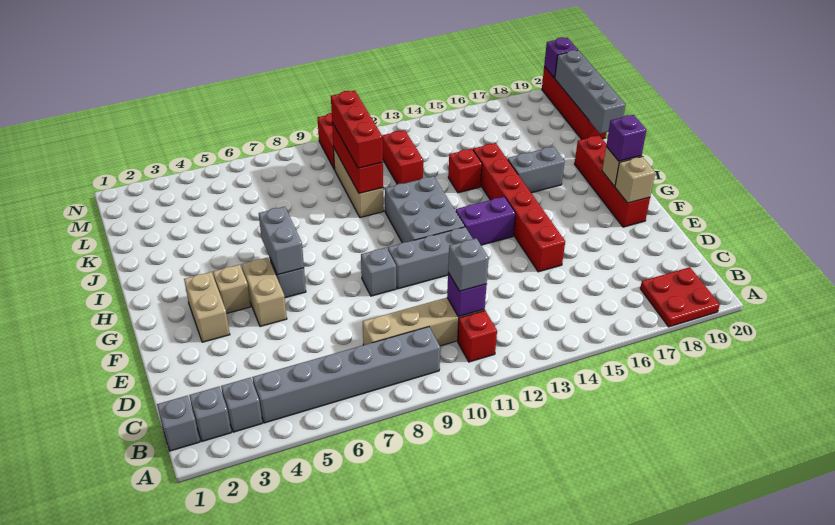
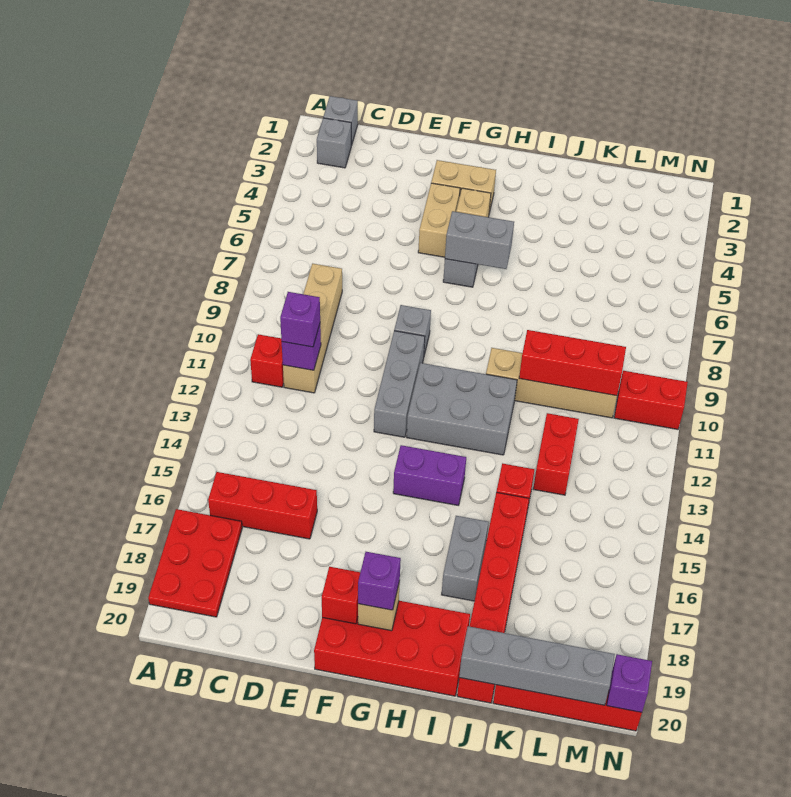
red plate A18:B19 level 1 -> red plate A17:B19 level 1
grey brick B3 level 1 -> none
grey brick B4:B9 level 1 -> none
grey brick C11 level 3 -> purple brick C11 level 3
red brick E15:J15 level 1 -> red brick J15:J20 level 1
tan brick F5:G5 level 1 -> tan brick F4:F5 level 1
red brick F19:I19 level 1 -> red brick F19:I20 level 1
tan brick F19 level 2 -> red brick F19 level 2
purple brick G13:G14 level 1 -> purple brick G14:H14 level 1
tan brick J10:L10 level 1 -> tan brick I10:L10 level 1
red brick J10:L10 level 3 -> red brick B16:D16 level 1
red brick K12:L12 level 1 -> red brick K12:K13 level 1

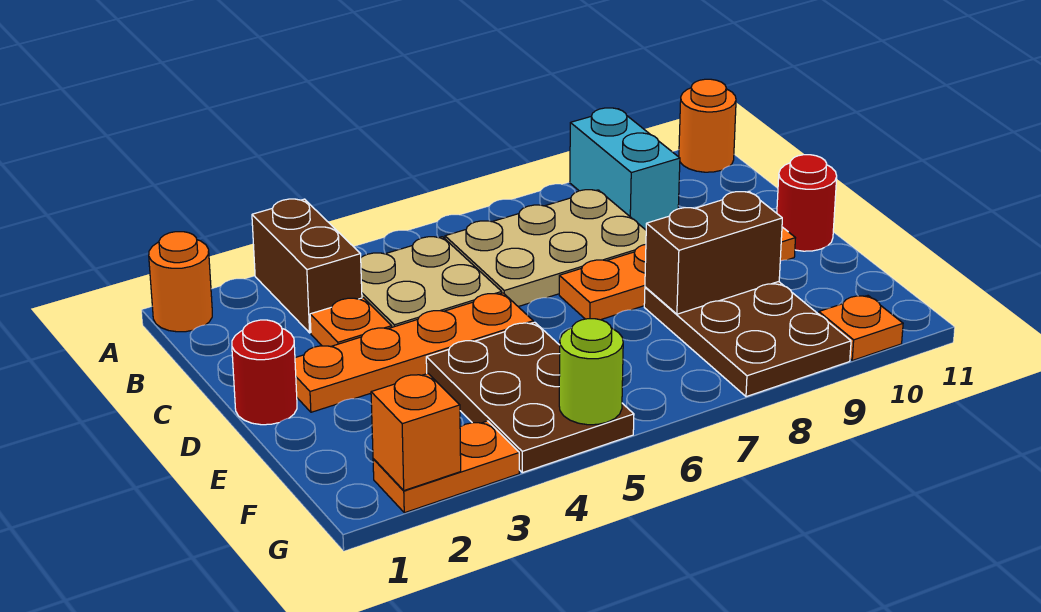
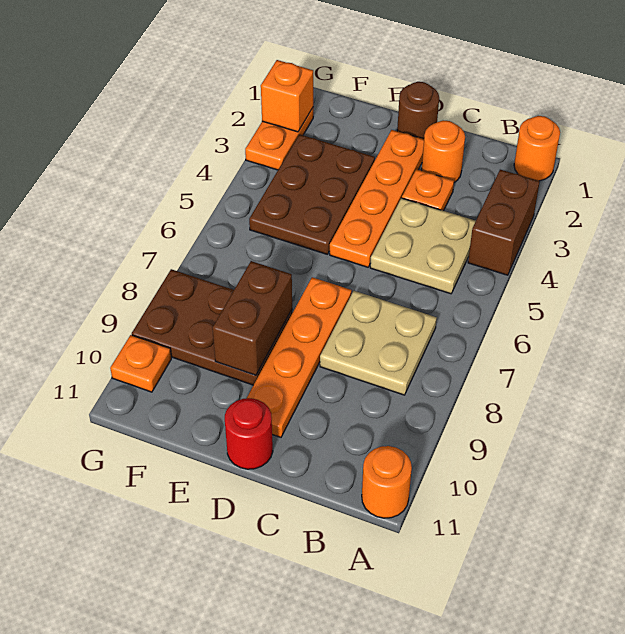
brown brick A3:B3 level 1 -> brown brick A3:A4 level 1
cyan brick A9:B9 level 1 -> none
tan plate B6:C8 level 1 -> tan plate B7:C8 level 1
none -> orange round brick C2 level 1
red round brick D1 level 1 -> brown round brick D1 level 1
brown plate E4:G5 level 1 -> brown plate E3:F5 level 1
lime round brick G5 level 2 -> none

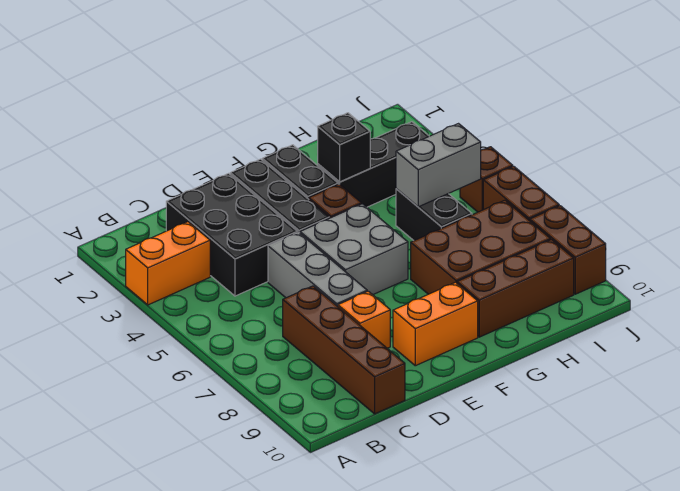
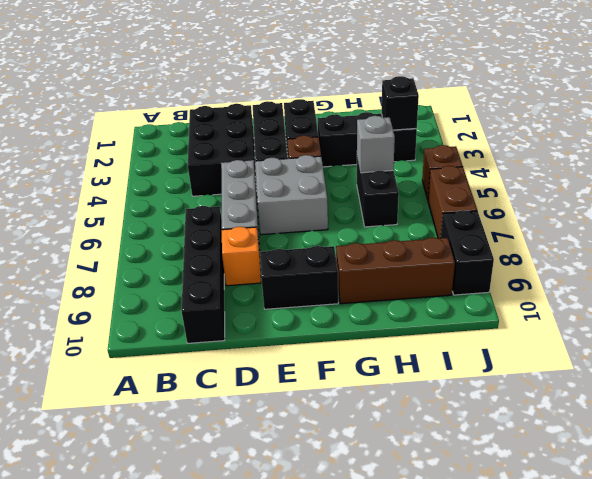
orange brick A3:B3 level 1 -> none
brown brick C7:C10 level 1 -> black brick C7:C10 level 1
orange brick E9:F9 level 1 -> black brick E9:F9 level 1
black brick G3 level 2 -> black brick I3 level 2
brown brick G7:I8 level 1 -> none
grey brick H5:I5 level 2 -> grey brick H5 level 2
brown brick J8:J9 level 1 -> black brick J8:J9 level 1

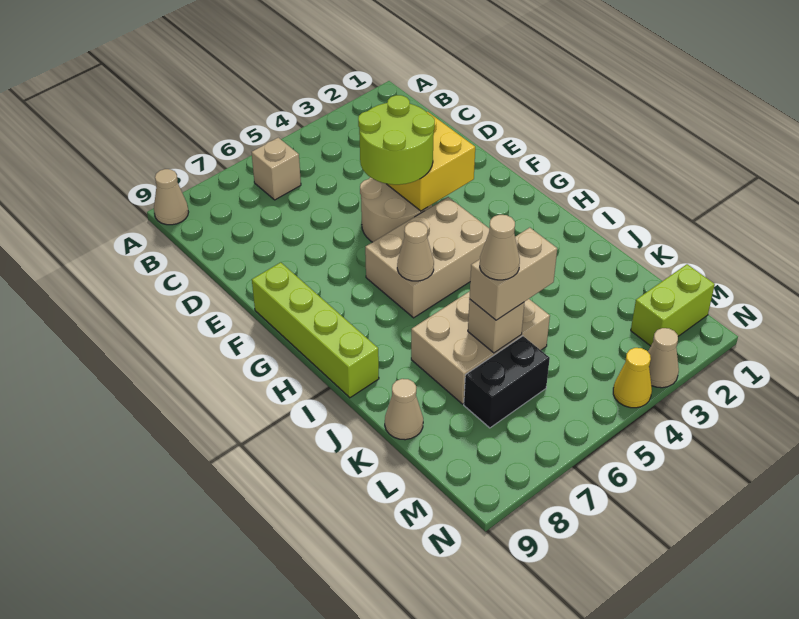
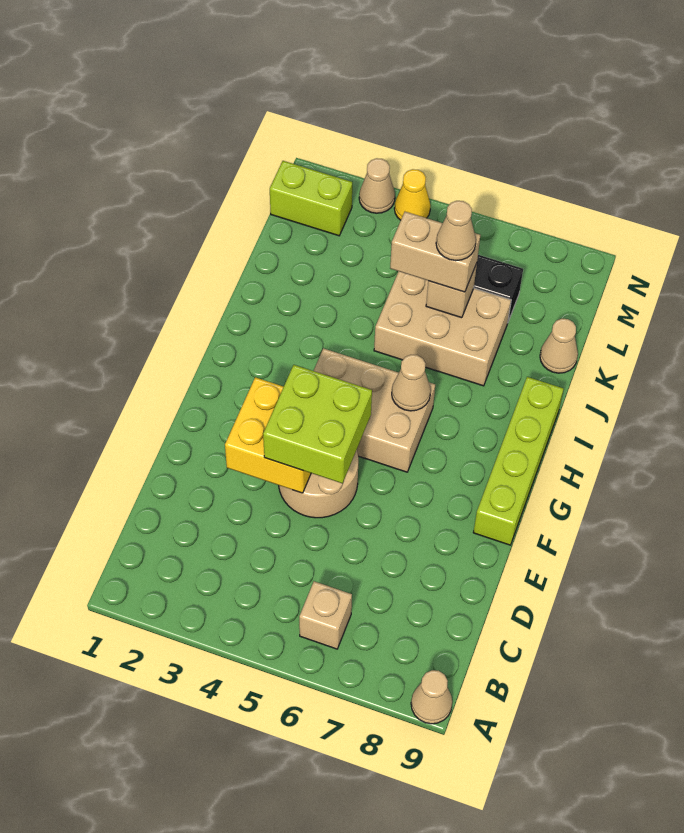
lime round brick E4:F5 level 3 -> lime brick E4:F5 level 3

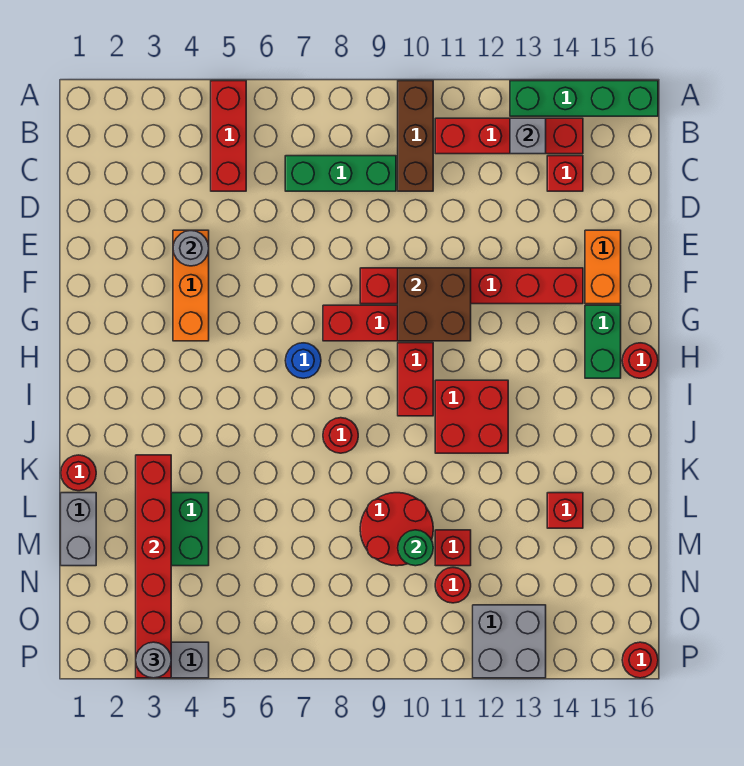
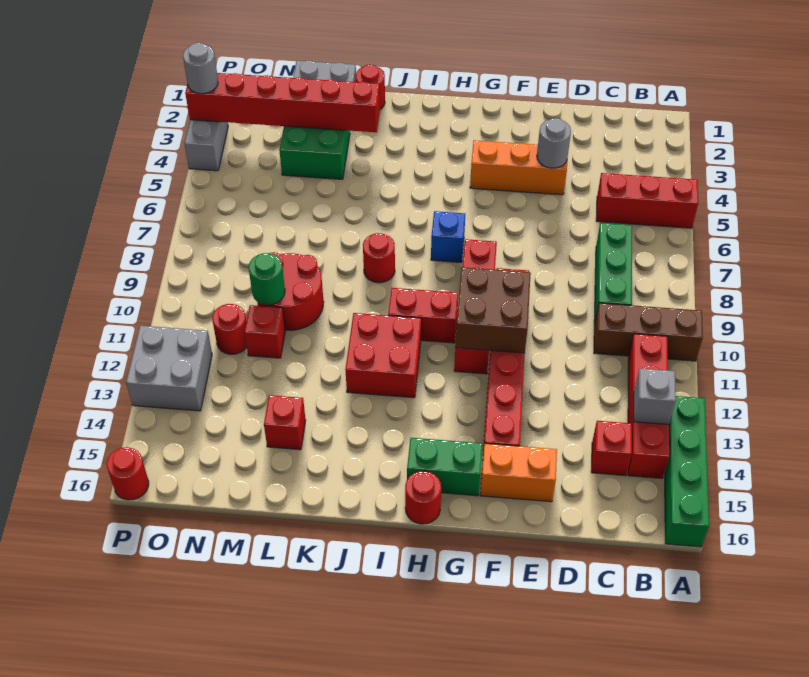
blue round brick H7 level 1 -> blue brick H7 level 1

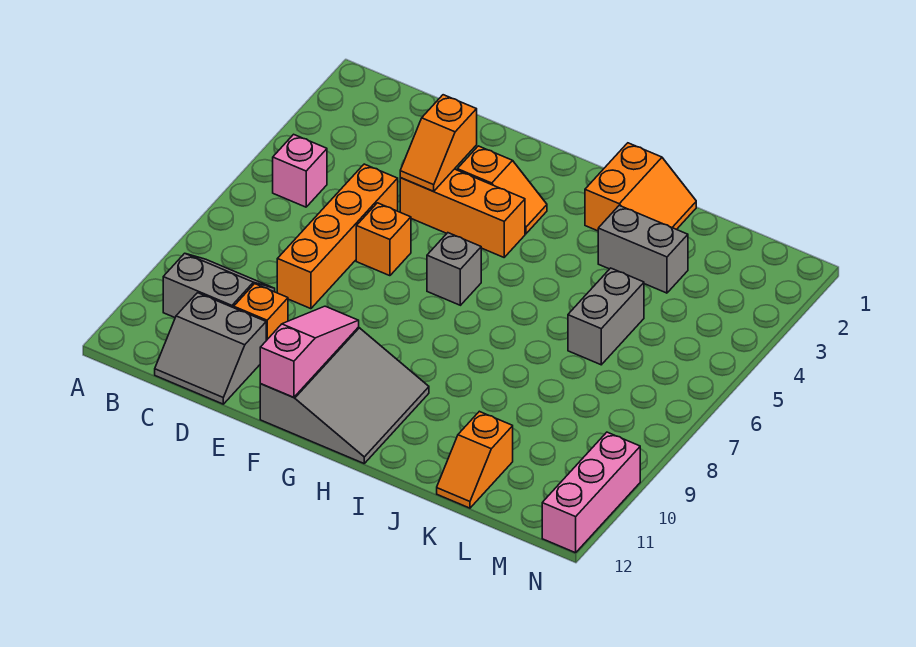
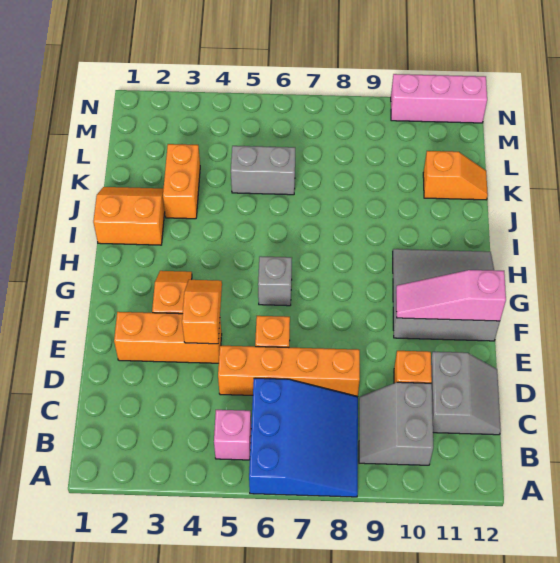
none -> blue slope A6:C8 level 1 top 6
orange slope E3:E4 level 2 top 3 -> orange slope E4:F4 level 2 top E
orange brick E4:G4 level 1 -> orange brick E2:E4 level 1
grey brick J3:K3 level 1 -> orange brick J3:K3 level 1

* **THE PROBLEM**
Each line from the start of the listing above through the line with "brown brick J8:J9" is what to output, exactly as written and without pictures.

* **YOUR RESPONSE**
red plate A18:B19 level 1 -> red plate A17:B19 level 1
grey brick B3 level 1 -> none
grey brick B4:B9 level 1 -> none
grey brick C11 level 3 -> purple brick C11 level 3
red brick E15:J15 level 1 -> red brick J15:J20 level 1
tan brick F5:G5 level 1 -> tan brick F4:F5 level 1
red brick F19:I19 level 1 -> red brick F19:I20 level 1
tan brick F19 level 2 -> red brick F19 level 2
purple brick G13:G14 level 1 -> purple brick G14:H14 level 1
tan brick J10:L10 level 1 -> tan brick I10:L10 level 1
red brick J10:L10 level 3 -> red brick B16:D16 level 1
red brick K12:L12 level 1 -> red brick K12:K13 level 1

brown brick A3:B3 level 1 -> brown brick A3:A4 level 1
cyan brick A9:B9 level 1 -> none
tan plate B6:C8 level 1 -> tan plate B7:C8 level 1
none -> orange round brick C2 level 1
red round brick D1 level 1 -> brown round brick D1 level 1
brown plate E4:G5 level 1 -> brown plate E3:F5 level 1
lime round brick G5 level 2 -> none

orange brick A3:B3 level 1 -> none
brown brick C7:C10 level 1 -> black brick C7:C10 level 1
orange brick E9:F9 level 1 -> black brick E9:F9 level 1
black brick G3 level 2 -> black brick I3 level 2
brown brick G7:I8 level 1 -> none
grey brick H5:I5 level 2 -> grey brick H5 level 2
brown brick J8:J9 level 1 -> black brick J8:J9 level 1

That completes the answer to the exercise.